ACTIVITY: Find the line containing "grey eraser: 1 -> 0". Reproduce it and every line after it up to the end of the records, exactly as written.

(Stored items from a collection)
------------------------------------------------

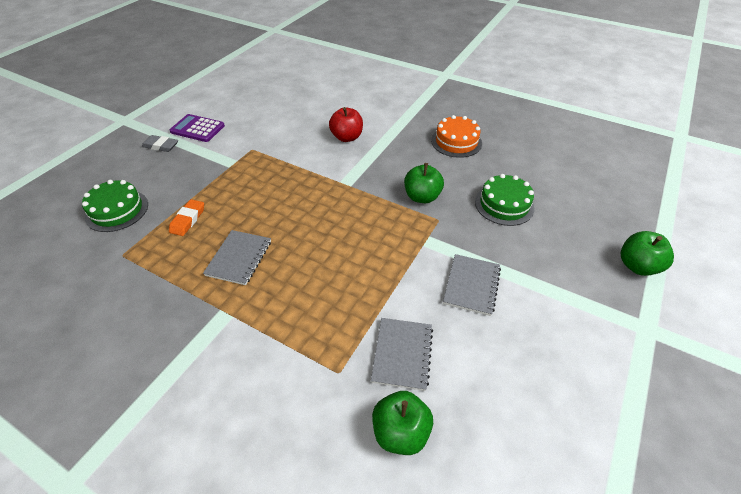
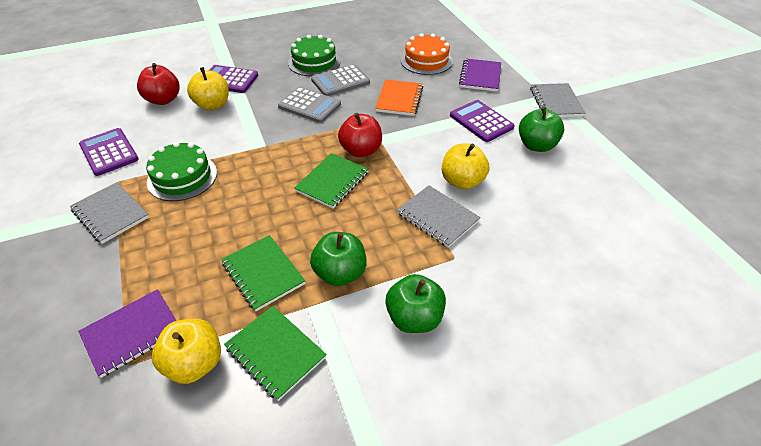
green notebook: 0 -> 3
grey calculator: 0 -> 2
grey eraser: 1 -> 0
orange eraser: 1 -> 0
orange notebook: 0 -> 1
purple calculator: 1 -> 3
purple notebook: 0 -> 2
red apple: 1 -> 2
yellow apple: 0 -> 3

------------------------------------------------

EXERCISE RESPONSE:
grey eraser: 1 -> 0
orange eraser: 1 -> 0
orange notebook: 0 -> 1
purple calculator: 1 -> 3
purple notebook: 0 -> 2
red apple: 1 -> 2
yellow apple: 0 -> 3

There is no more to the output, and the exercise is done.